[Before-and-after scene images]
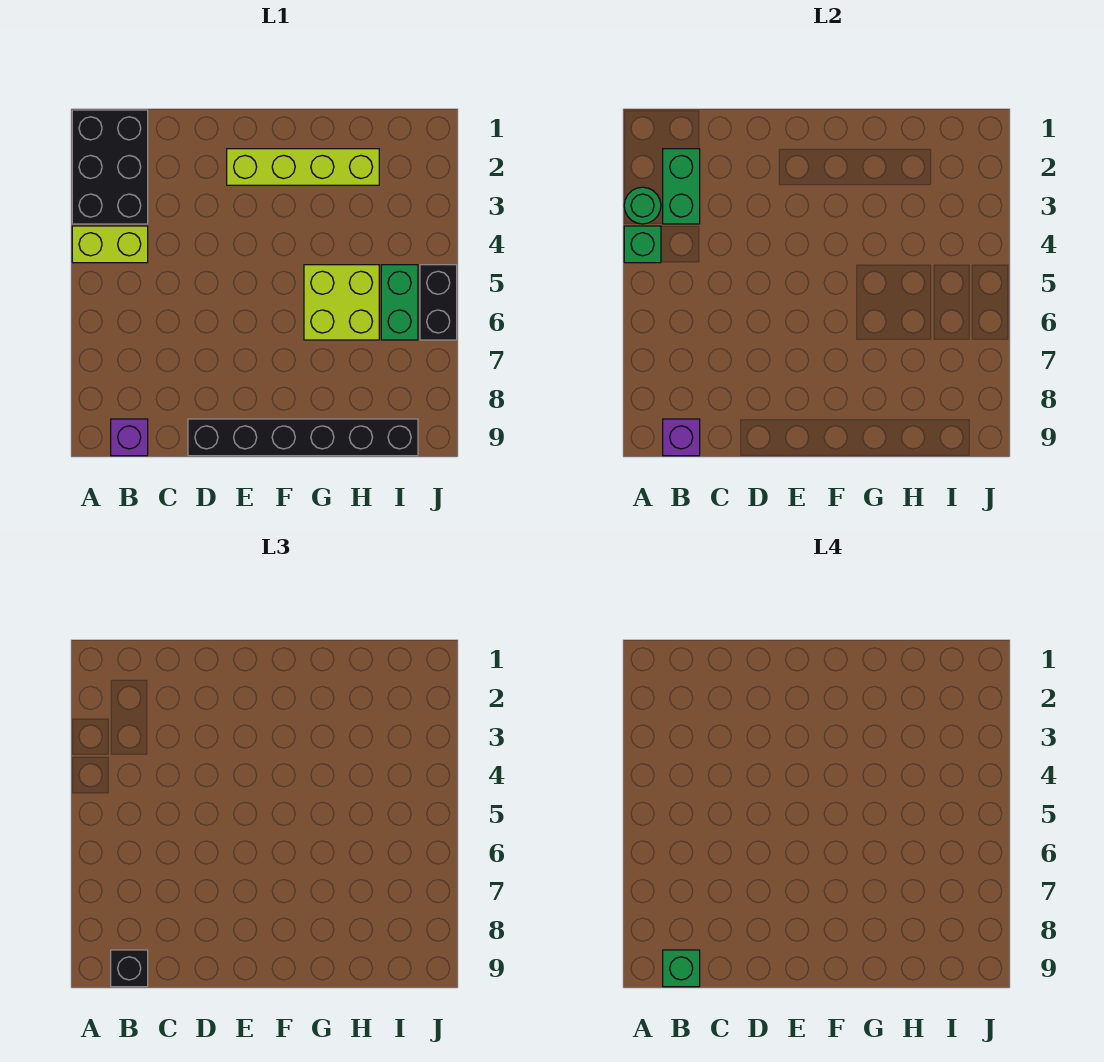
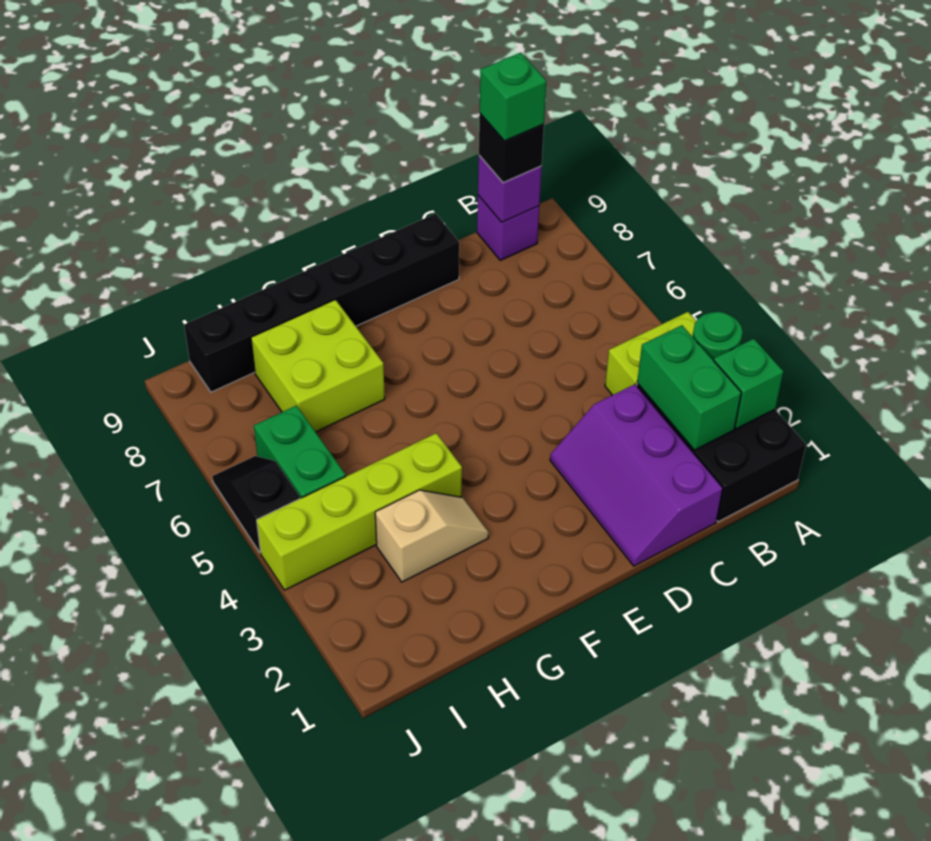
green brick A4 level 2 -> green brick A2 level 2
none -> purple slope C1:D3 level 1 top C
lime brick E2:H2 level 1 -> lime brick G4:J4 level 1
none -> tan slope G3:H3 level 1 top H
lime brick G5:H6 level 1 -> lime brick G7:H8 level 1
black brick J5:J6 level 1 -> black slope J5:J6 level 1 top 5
--
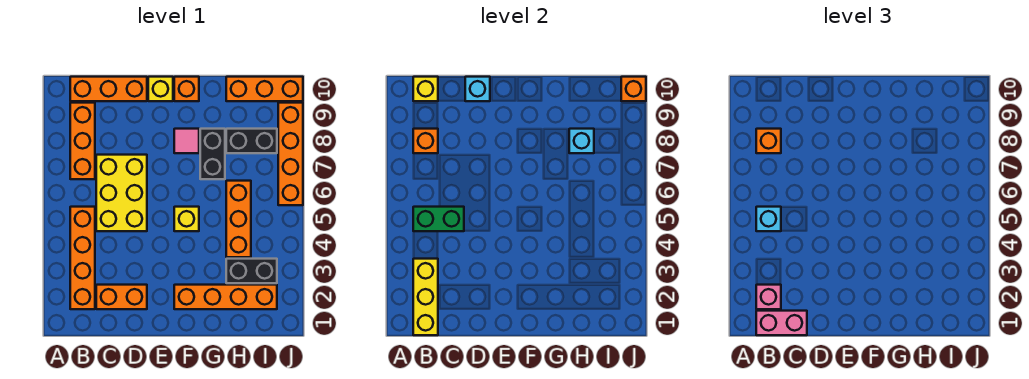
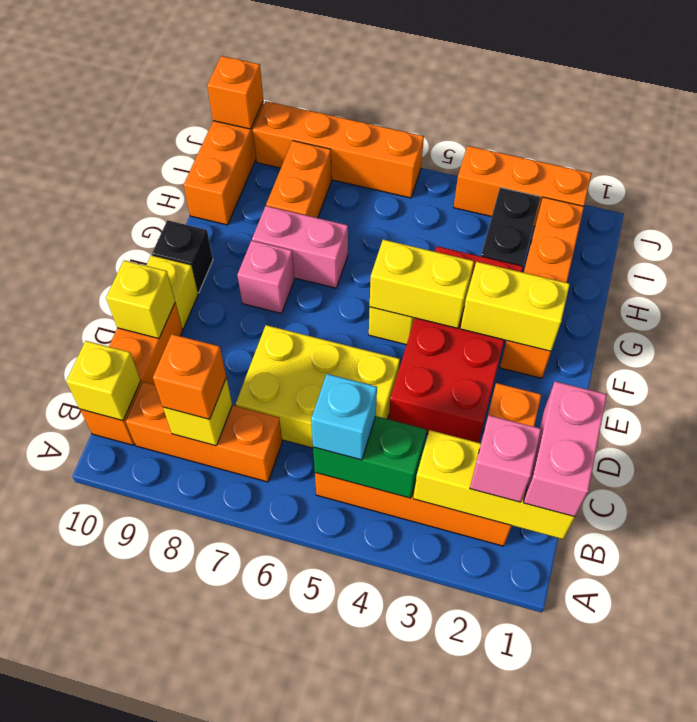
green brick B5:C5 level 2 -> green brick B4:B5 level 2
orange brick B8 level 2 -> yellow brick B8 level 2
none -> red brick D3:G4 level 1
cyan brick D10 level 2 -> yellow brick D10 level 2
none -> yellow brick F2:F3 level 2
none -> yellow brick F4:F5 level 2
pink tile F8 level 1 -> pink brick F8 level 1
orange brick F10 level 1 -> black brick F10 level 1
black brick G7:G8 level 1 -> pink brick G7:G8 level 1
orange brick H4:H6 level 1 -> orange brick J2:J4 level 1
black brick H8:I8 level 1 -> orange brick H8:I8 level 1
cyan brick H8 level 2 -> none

TASK PROMPT
The expected answer is a copy of each line above containing "pink".

RESPONSE BOX
pink tile F8 level 1 -> pink brick F8 level 1
black brick G7:G8 level 1 -> pink brick G7:G8 level 1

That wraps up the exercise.